**WHAT TO DO**
Which lines of the data below contain the string "kern"? Pull out every such line unchanged, treating uppercase and lowercase letters as distinct.

**DATA TO USE**
↓↓↓

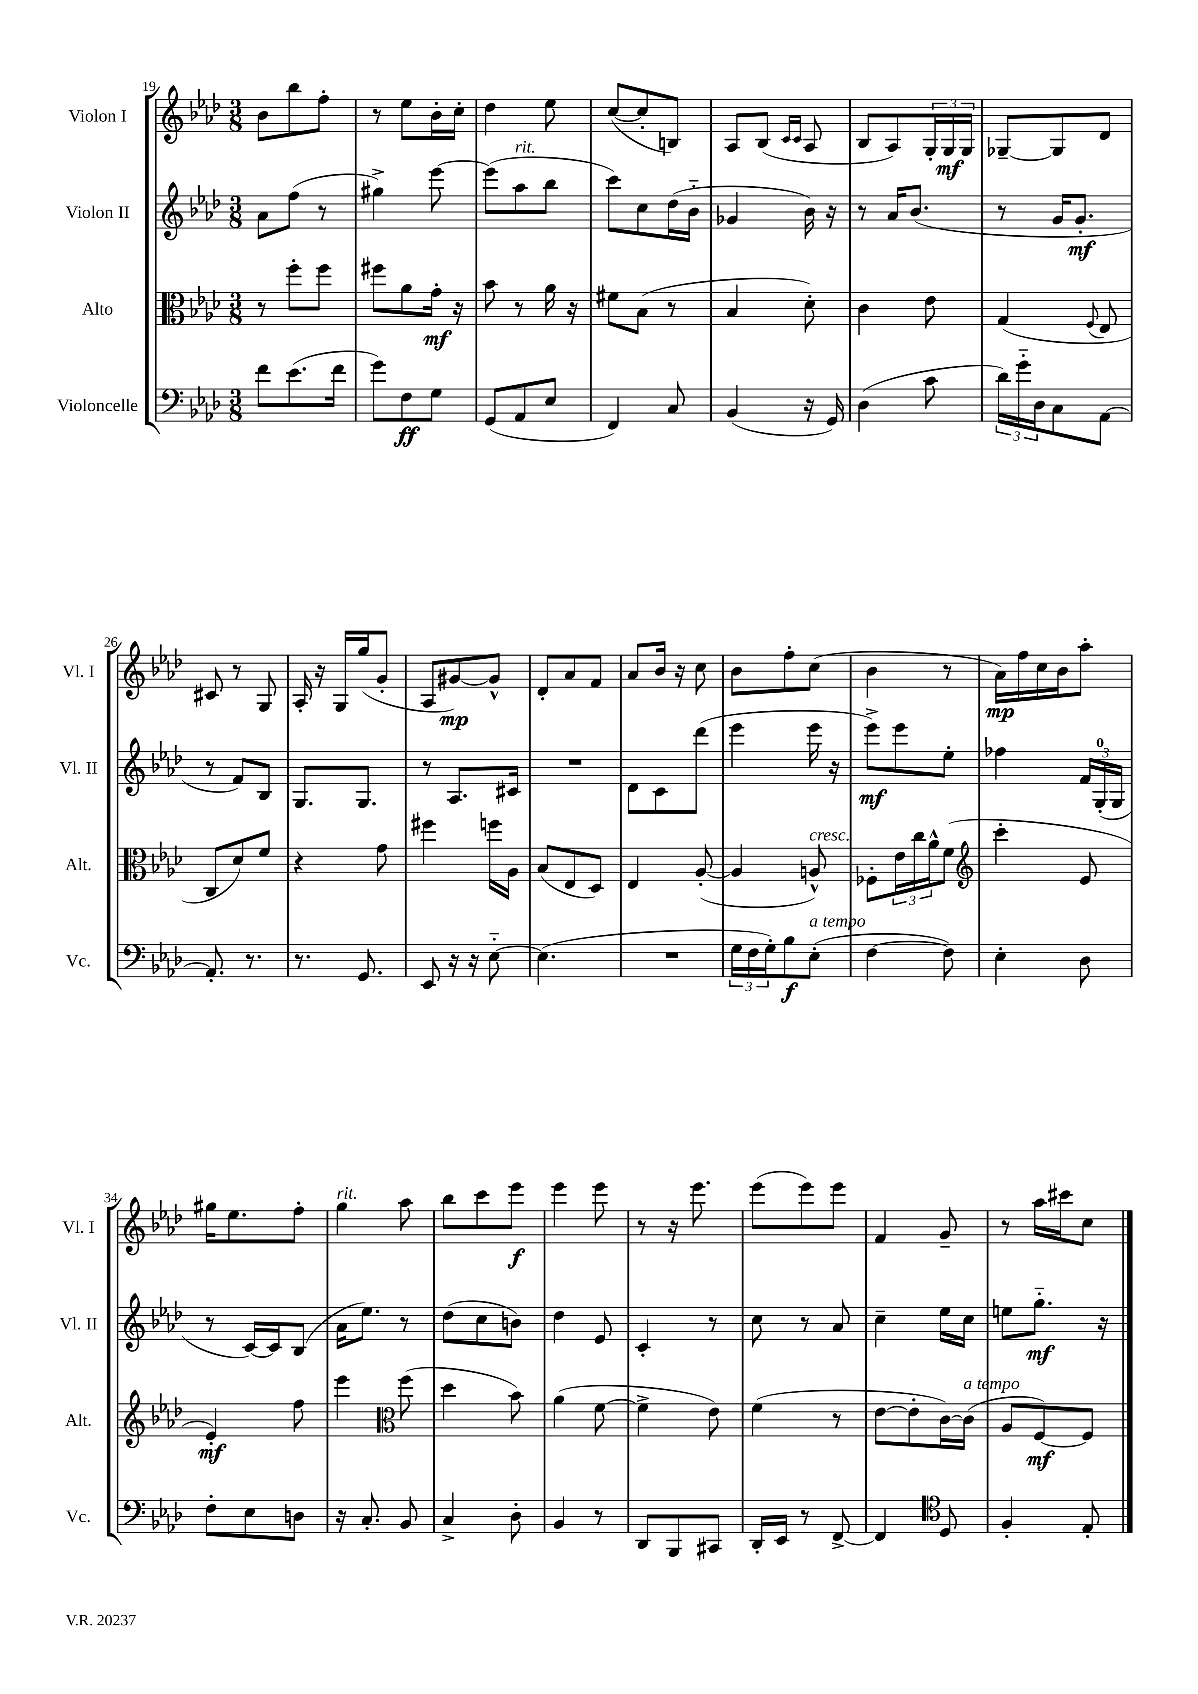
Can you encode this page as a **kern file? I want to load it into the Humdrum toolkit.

**kern	**dynam	**kern	**dynam	**kern	**dynam	**kern	**dynam
*part4	*part4	*part3	*part3	*part2	*part2	*part1	*part1
*staff4	*staff4	*staff3	*staff3	*staff2	*staff2	*staff1	*staff1
*I"Violoncelle	*	*I"Alto	*	*I"Violon II	*	*I"Violon I	*
*I'Vc.	*	*I'Alt.	*	*I'Vl. II	*	*I'Vl. I	*
*clefF4	*	*clefC3	*	*clefG2	*	*clefG2	*
*k[b-e-a-d-]	*	*k[b-e-a-d-]	*	*k[b-e-a-d-]	*	*k[b-e-a-d-]	*
*M3/8	*	*M3/8	*	*M3/8	*	*M3/8	*
=19	=19	=19	=19	=19	=19	=19	=19
8f\L	.	8r	.	8a-\L	.	8b-\L	.
(8.e-\	.	8ff'\L	.	(8ff\J	.	8bb-\	.
.	.	8ff\J	.	8r	.	8ff'\J	.
16f\Jk	.	.	.	.	.	.	.
=20	=20	=20	=20	=20	=20	=20	=20
8g\L)	.	8ff#X\L	.	4gg#X^\)	.	8r	.
8F\	ff	8a-\	.	.	.	8ee-\L	.
8G\J	.	16g'\Jk	mf	[8eee-\	.	16b-'\L	.
.	.	16r	.	.	.	16cc'\JJ	.
=21	=21	=21	=21	=21	=21	=21	=21
(8GG/L	.	8b-\	.	(8eee-\L]	.	4dd-\	.
!	!	!	!	!LO:TX:a:i:t=rit.	!	!	!
8AA-/	.	8r	.	8aa-\	.	.	.
8E-/J	.	16a-\	.	8bb-\J	.	8ee-\	.
.	.	16r	.	.	.	.	.
=22	=22	=22	=22	=22	=22	=22	=22
4FF/)	.	8f#X\L	.	8ccc\L)	.	([8cc/L	.
.	.	(8B-\J	.	8cc\	.	8cc'/]	.
8C/	.	8r	.	(16dd-\L	.	8Bn/J)	.
.	.	.	.	16b-\JJ	.	.	.
=23	=23	=23	=23	=23	=23	=23	=23
(4BB-/	.	4B-/	.	4g-X/	.	8A-/L	.
.	.	.	.	.	.	(8B-/J	.
.	.	.	.	.	.	16qqc/LL	.
.	.	.	.	.	.	16qqc/JJ	.
16r	.	8d-'\)	.	16b-\)	.	8A-/	.
16GG/)	.	.	.	16r	.	.	.
=24	=24	=24	=24	=24	=24	=24	=24
(4D-\	.	4c\	.	8r	.	8B-/L	.
.	.	.	.	16a-/KL	.	8A-/)	.
.	.	.	.	(8.b-/J	.	.	.
8c\	.	8e-\	.	.	.	24G'/L	.
.	.	.	.	.	.	24G/	mf
.	.	.	.	.	.	24G/JJ	.
=25	=25	=25	=25	=25	=25	=25	=25
24d-\LL)	.	(4G/	.	8r	.	[8G-X~/L	.
24g\	.	.	.	.	.	.	.
24D-\J	.	.	.	.	.	.	.
8C\	.	.	.	16g/KL	.	8G-/]	.
.	.	.	.	8.g'/J	mf	.	.
.	.	8qqF/	.	.	.	.	.
[8AA-\J	.	8E-/	.	.	.	8d-/J	.
!!LO:LB:g=z
=26	=26	=26	=26	=26	=26	=26	=26
8.AA-'/]	.	8C/L	.	8r	.	8c#X/	.
.	.	8d-/)	.	8f/L)	.	8r	.
8.r	.	.	.	.	.	.	.
.	.	8f/J	.	8B-/J	.	8G/	.
=27	=27	=27	=27	=27	=27	=27	=27
8.r	.	4r	.	8.G/L	.	16A-'/	.
.	.	.	.	.	.	16r	.
.	.	.	.	.	.	16G/LL	.
8.GG/	.	.	.	8.G/J	.	(16gg/J	.
.	.	8g\	.	.	.	8g'/J	.
=28	=28	=28	=28	=28	=28	=28	=28
8EE-/	.	4ff#X\	.	8r	.	8A-/L	.
16r	.	.	.	8.A-/L	.	[8g#X/)	mp
16r	.	.	.	.	.	.	.
[8E-\	.	16ffn\LL	.	.	.	8g#^^/J]	.
.	.	16A-\JJ	.	16c#X/Jk	.	.	.
=29	=29	=29	=29	=29	=29	=29	=29
(4.E-\]	.	(8B-/L	.	4.r	.	8d-'/L	.
.	.	8E-/	.	.	.	8a-/	.
.	.	8D-/J)	.	.	.	8f/J	.
=30	=30	=30	=30	=30	=30	=30	=30
4.r	.	4E-/	.	8d-\L	.	8a-/L	.
.	.	.	.	8c\	.	16b-/Jk	.
.	.	.	.	.	.	16r	.
.	.	([8A-'/	.	(8ddd-\J	.	8cc\	.
=31	=31	=31	=31	=31	=31	=31	=31
24G\LL	.	4A-/]	.	4eee-\	.	8b-\L	.
24F\	.	.	.	.	.	.	.
24G'\J)	.	.	.	.	.	.	.
8B-\	f	.	.	.	.	8ff'\	.
!	!	!LO:TX:a:i:t=cresc.	!	!	!	!	!
!LO:TX:a:i:t=a tempo	!	!	!	!	!	!	!
(8E-'\J	.	8An^^/)	.	16eee-\	.	(8cc\J	.
.	.	.	.	16r	.	.	.
=32	=32	=32	=32	=32	=32	=32	=32
[4F\	.	8F-X'\L	.	8eee-^\L)	mf	4b-\	.
.	.	24e-\L	.	8eee-\	.	.	.
.	.	24cc\	.	.	.	.	.
.	.	24a-^^\J	.	.	.	.	.
8F\])	.	(8f\J	.	8ee-'\J	.	8r	.
=33	=33	=33	=33	=33	=33	=33	=33
*	*	*clefG2	*	*	*	*	*
4E-'\	.	4ccc'\	.	4ff-X\	.	16a-\LL)	mp
.	.	.	.	.	.	16ff\	.
.	.	.	.	.	.	16cc\	.
.	.	.	.	.	.	16b-\J	.
8D-\	.	8e-/	.	24f/LL	.	8aa-'\J	.
.	.	.	.	(24G'/	.	.	.
.	.	.	.	24G/JJ	.	.	.
!!LO:LB:g=z
=34	=34	=34	=34	=34	=34	=34	=34
8F'\L	.	4e-'/)	mf	8r	.	16gg#X\KL	.
.	.	.	.	.	.	8.ee-\	.
8E-\	.	.	.	[16c/LL)	.	.	.
.	.	.	.	16c/J]	.	.	.
8Dn\J	.	8ff\	.	(8B-/J	.	8ff'\J	.
=35	=35	=35	=35	=35	=35	=35	=35
!	!	!	!	!	!	!LO:TX:a:i:t=rit.	!
16r	.	4eee-\	.	16a-\KL	.	4gg\	.
8.C'/	.	.	.	8.ee-\J)	.	.	.
*	*	*clefC3	*	*	*	*	*
8BB-/	.	(8ff\	.	8r	.	8aa-\	.
=36	=36	=36	=36	=36	=36	=36	=36
4C^/	.	4dd-\	.	(8dd-\L	.	8bb-\L	.
.	.	.	.	8cc\	.	8ccc\	.
8D-'\	.	8b-\)	.	8bn\J)	.	8eee-\J	f
=37	=37	=37	=37	=37	=37	=37	=37
4BB-/	.	(4a-\	.	4dd-\	.	4eee-\	.
8r	.	[8f\	.	8e-/	.	8eee-\	.
=38	=38	=38	=38	=38	=38	=38	=38
8DD-/L	.	4f^\]	.	4c'/	.	8r	.
8BBB-/	.	.	.	.	.	16r	.
.	.	.	.	.	.	8.eee-\	.
8CC#X/J	.	8e-\)	.	8r	.	.	.
=39	=39	=39	=39	=39	=39	=39	=39
16DD-'/LL	.	(4f\	.	8cc\	.	(8eee-\L	.
16EE-/JJ	.	.	.	.	.	.	.
8r	.	.	.	8r	.	8eee-\)	.
[8FF^/	.	8r	.	8a-/	.	8eee-\J	.
=40	=40	=40	=40	=40	=40	=40	=40
4FF/]	.	[8e-\L	.	4cc~\	.	4f/	.
.	.	8e-'\]	.	.	.	.	.
*clefC4	*	*	*	*	*	*	*
8D-/	.	[16c\L)	.	16ee-\LL	.	8g~/	.
!	!	!LO:TX:a:i:t=a tempo	!	!	!	!	!
.	.	(16c\JJ]	.	16cc\JJ	.	.	.
=41	=41	=41	=41	=41	=41	=41	=41
4F'/	.	8A-/L	.	8een\L	.	8r	.
.	.	[8F/)	mf	8.gg\J	mf	16aa-\LL	.
.	.	.	.	.	.	16ccc#X\J	.
8E-'/	.	8F/J]	.	.	.	8cc\J	.
.	.	.	.	16r	.	.	.
==	==	==	==	==	==	==	==
*-	*-	*-	*-	*-	*-	*-	*-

↑↑↑

**EXPECTED OUTPUT**
Can you encode this page as a **kern file? I want to load it into the Humdrum toolkit.
**kern	**dynam	**kern	**dynam	**kern	**dynam	**kern	**dynam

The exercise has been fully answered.